**Your instructions:**
From the records below, please repeat exactly the line that has "U4 pin V+: NET10 -> +9V", the line that has "V2: 3.3V (plus", and every line between them, and nothing else.

**Dataset entries:**
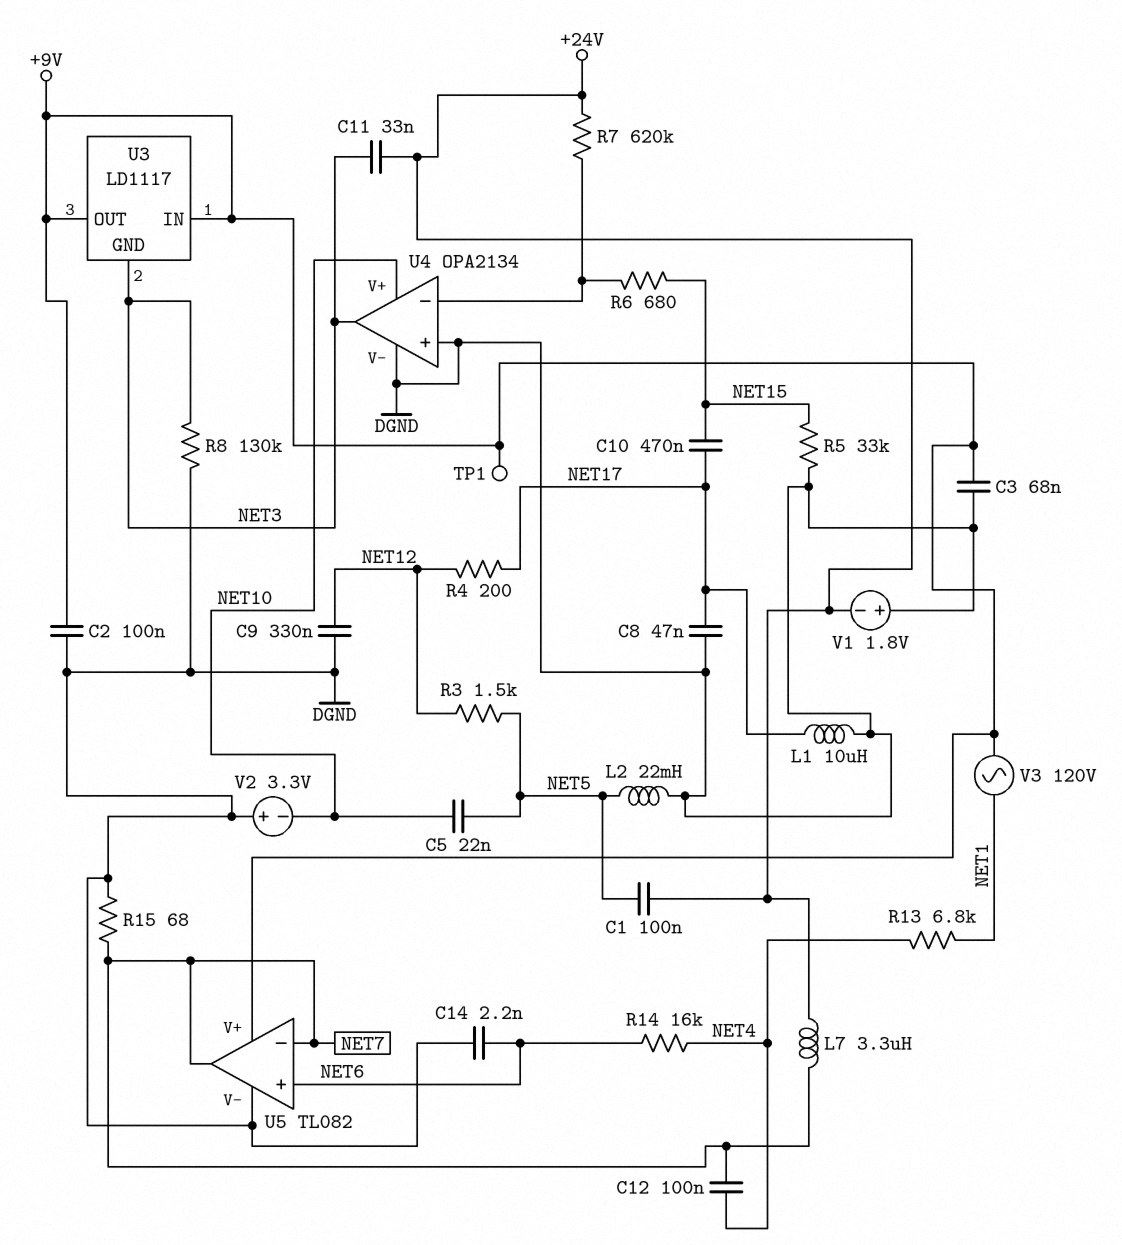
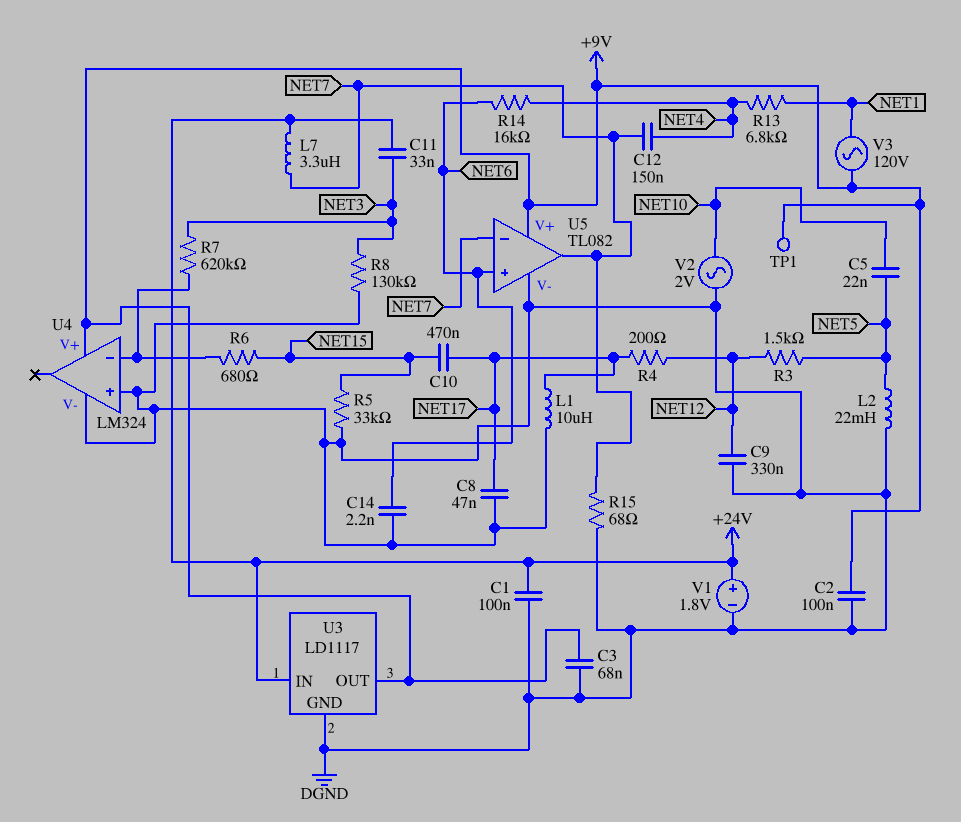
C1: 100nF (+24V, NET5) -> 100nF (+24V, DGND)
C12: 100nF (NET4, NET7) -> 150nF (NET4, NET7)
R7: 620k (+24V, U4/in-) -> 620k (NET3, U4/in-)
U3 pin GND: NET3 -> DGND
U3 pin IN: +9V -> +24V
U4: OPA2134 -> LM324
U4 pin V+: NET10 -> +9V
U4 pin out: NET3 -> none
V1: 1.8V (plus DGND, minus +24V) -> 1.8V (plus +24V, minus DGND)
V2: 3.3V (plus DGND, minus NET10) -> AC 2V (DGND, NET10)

--

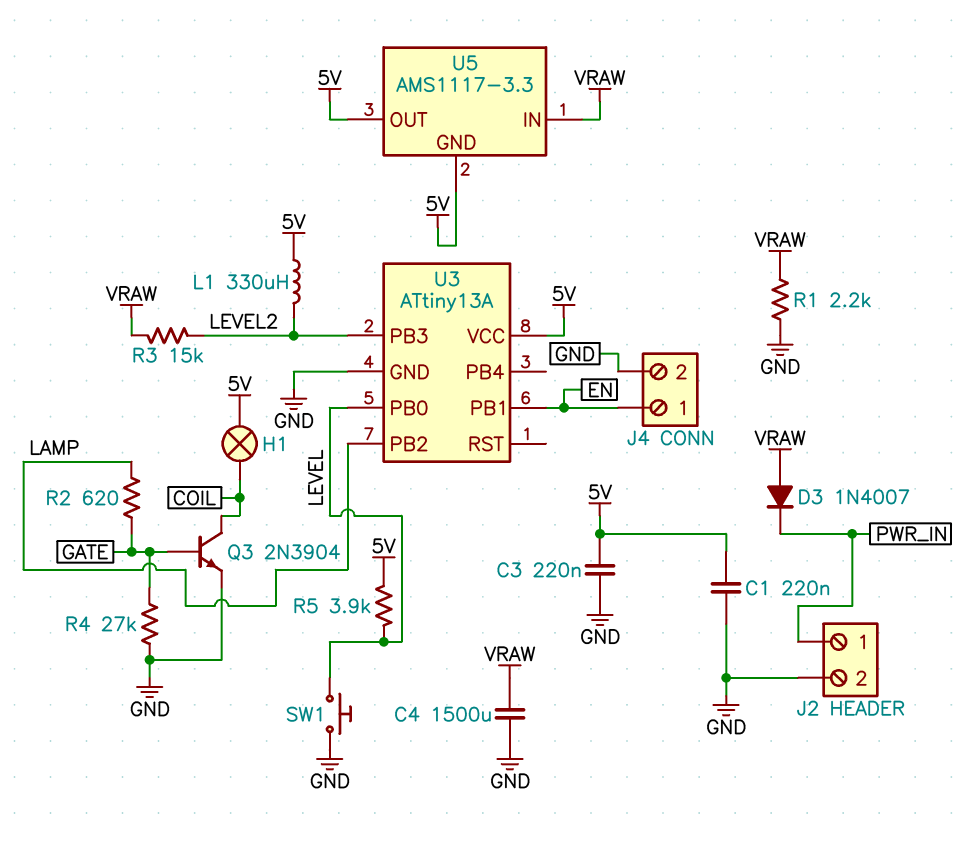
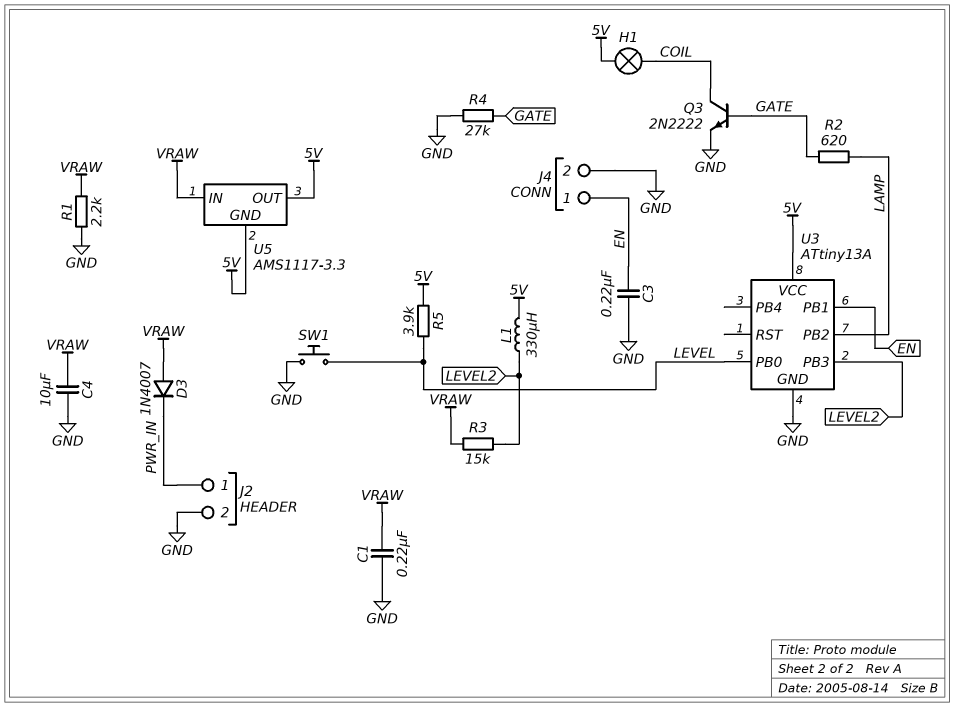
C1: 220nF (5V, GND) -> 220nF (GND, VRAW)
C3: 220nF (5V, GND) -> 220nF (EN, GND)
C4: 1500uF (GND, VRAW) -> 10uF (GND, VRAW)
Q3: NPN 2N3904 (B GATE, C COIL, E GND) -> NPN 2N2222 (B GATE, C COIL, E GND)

**Exercise output:**
U4 pin V+: NET10 -> +9V
U4 pin out: NET3 -> none
V1: 1.8V (plus DGND, minus +24V) -> 1.8V (plus +24V, minus DGND)
V2: 3.3V (plus DGND, minus NET10) -> AC 2V (DGND, NET10)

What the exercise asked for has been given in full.